■ What the task requires
Where pictures appear, omit them, and copy exactly only the lines from the start of the listing through the line containing "(429, 451) = (689, 205): blue", both included.

■ Task data
_ _ _ _
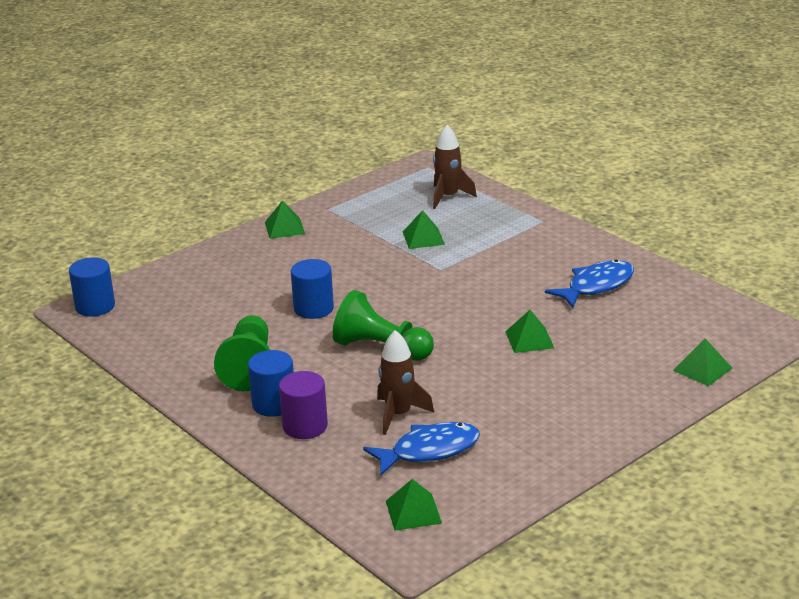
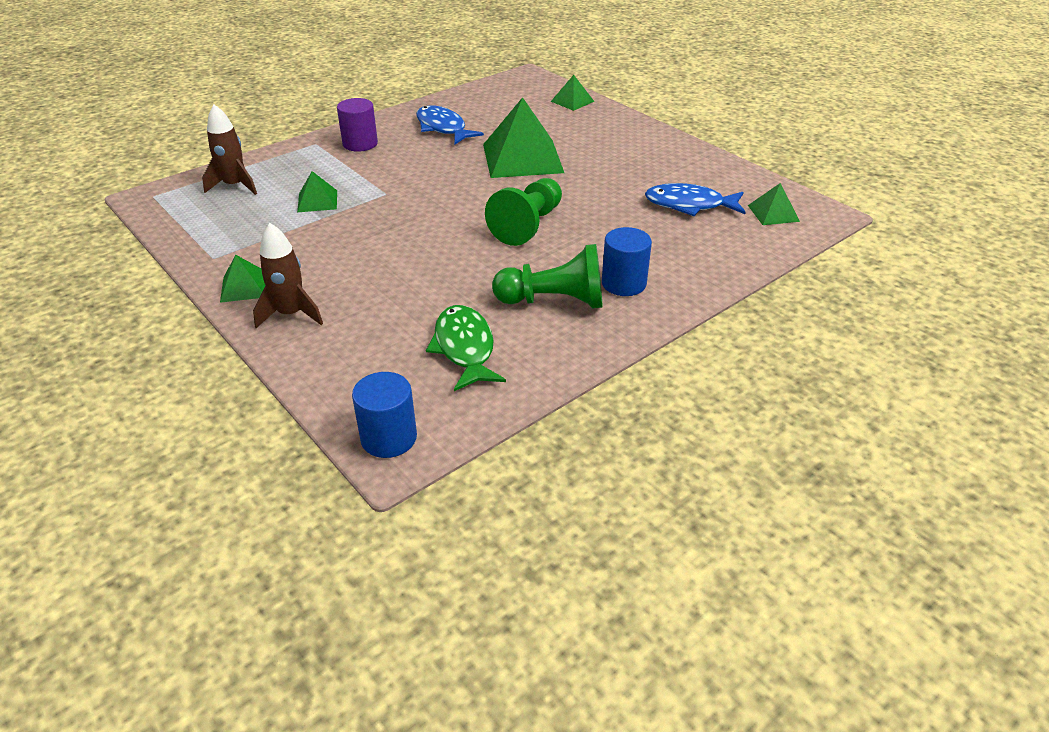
camera: 90 degrees left, 10 degrees up
(189, 328) = (464, 348): none -> green fish
(305, 426) = (660, 265): purple cylinder -> purple cylinder (360, 144)
(313, 309) = (442, 263): blue cylinder -> none
(398, 414) = (637, 218): brown rocket -> brown rocket (291, 314)
(429, 451) = (689, 205): blue fish -> blue fish turned 60 degrees counterclockwise
(529, 339) = (522, 158): green pyramid -> green pyramid, size x2.06

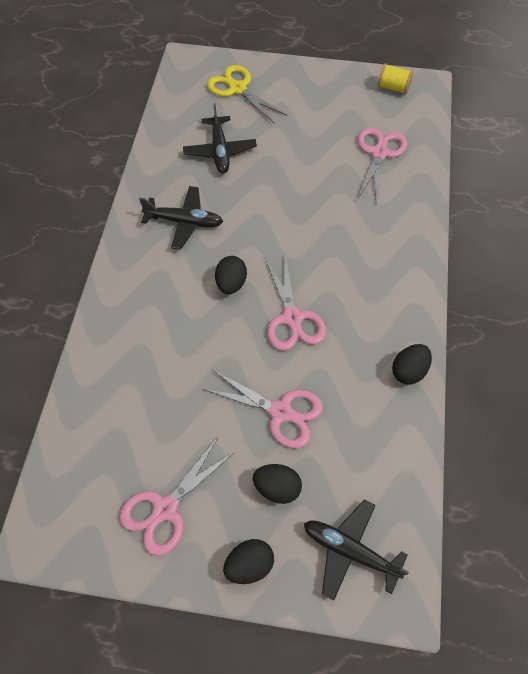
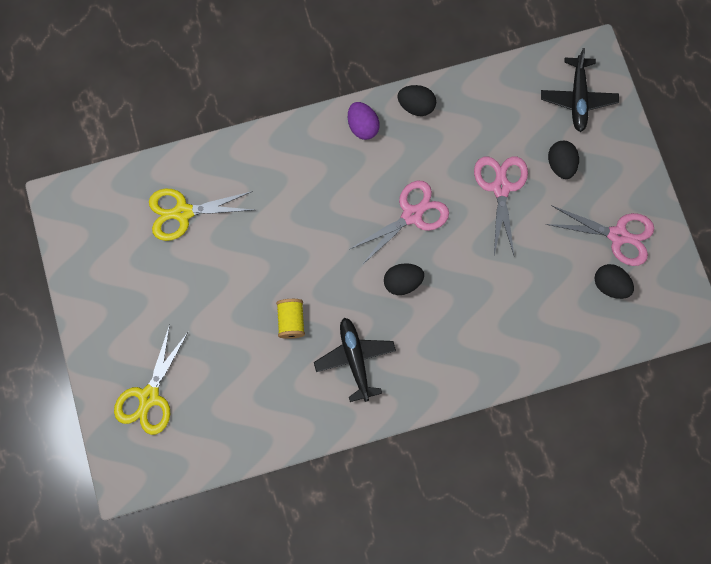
camera: 115 degrees left, 15 degrees up
(220, 151) = (249, 370): black plane -> none
(249, 565) = (623, 159): black egg -> black egg (610, 285)
(379, 153) = (183, 212): pink scissors -> yellow scissors
(393, 87) = (78, 232): yellow spool -> yellow spool (291, 321)
(405, 314) = (362, 126): none -> purple egg

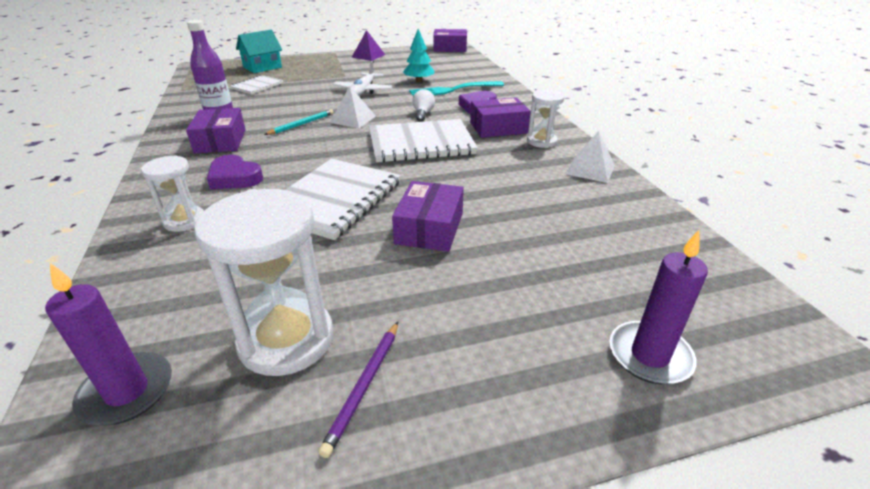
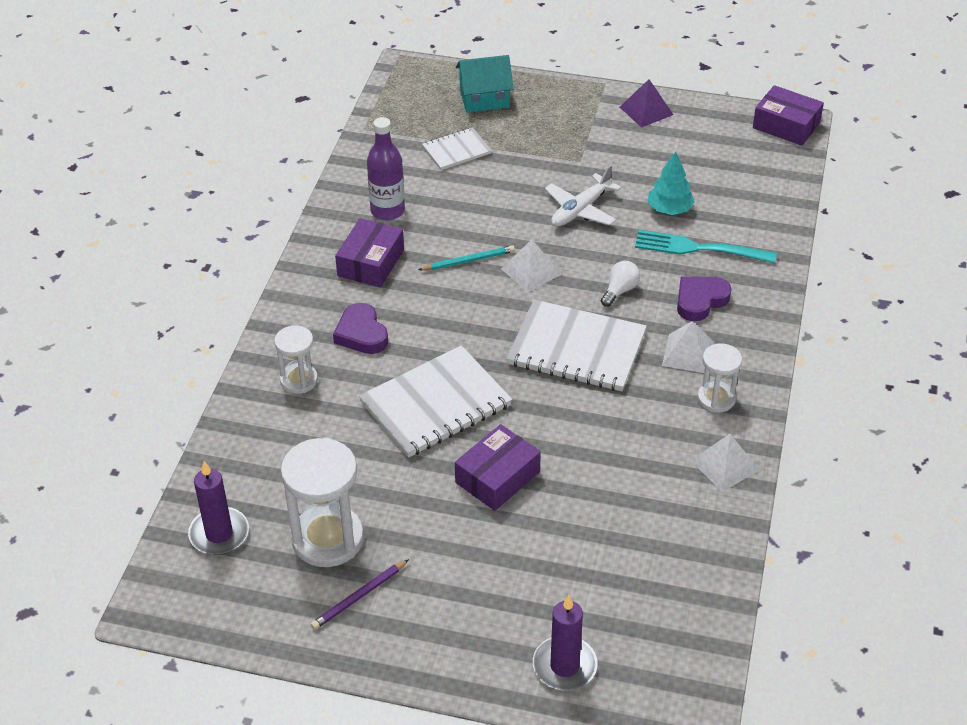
camera: 30 degrees right, 10 degrees up
(498, 128) = (688, 353): purple box -> white pyramid

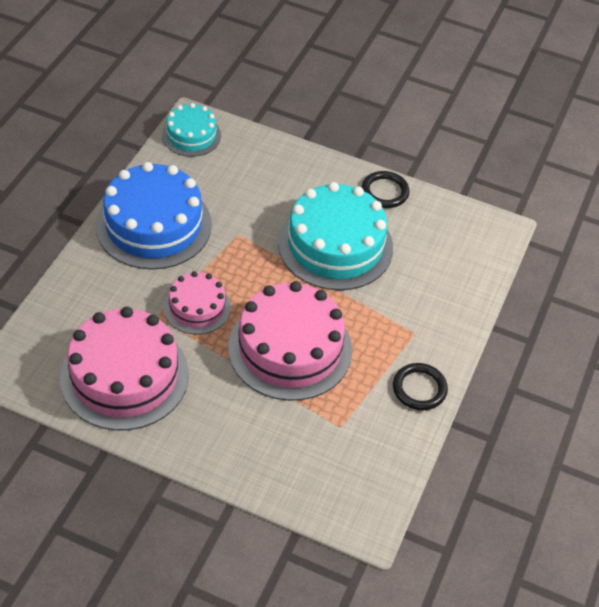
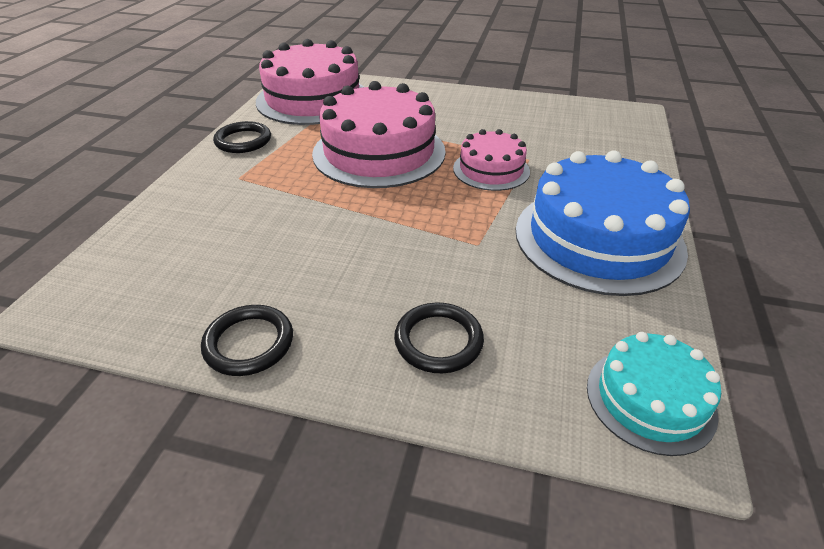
camera: 175 degrees right, 10 degrees down
(124, 376) = (530, 121): pink cake -> pink cake (313, 99)
(283, 177) = (438, 341): none -> black ring
(335, 245) = (335, 249): turquoise cake -> none

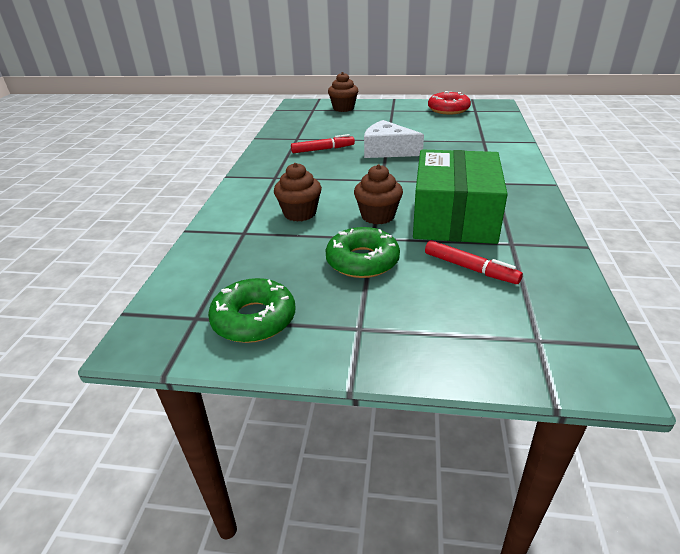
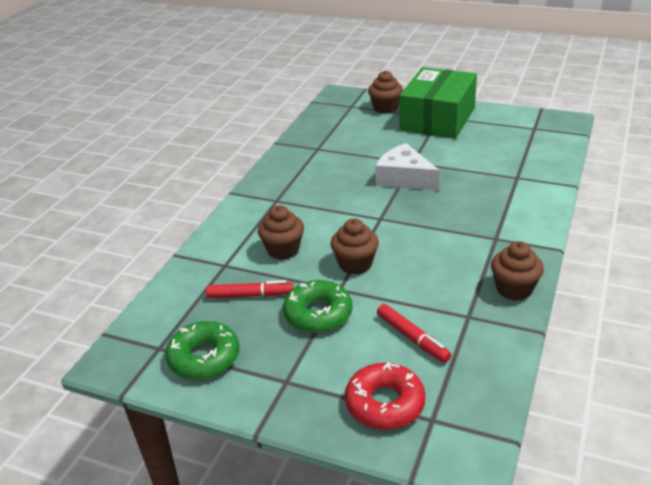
camera: 15 degrees right, 0 degrees up
(322, 149) = (337, 168): red marker -> red marker (249, 295)
(448, 109) = (503, 123): red donut -> red donut (385, 403)
(454, 217) = (429, 276): green box -> green box (437, 119)
(538, 217) = (514, 289): none -> brown cupcake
_ _ _ _
■ Task result
camera: 90 degrees left, 10 degrees up
(189, 328) = (464, 348): none -> green fish
(305, 426) = (660, 265): purple cylinder -> purple cylinder (360, 144)
(313, 309) = (442, 263): blue cylinder -> none
(398, 414) = (637, 218): brown rocket -> brown rocket (291, 314)
(429, 451) = (689, 205): blue fish -> blue fish turned 60 degrees counterclockwise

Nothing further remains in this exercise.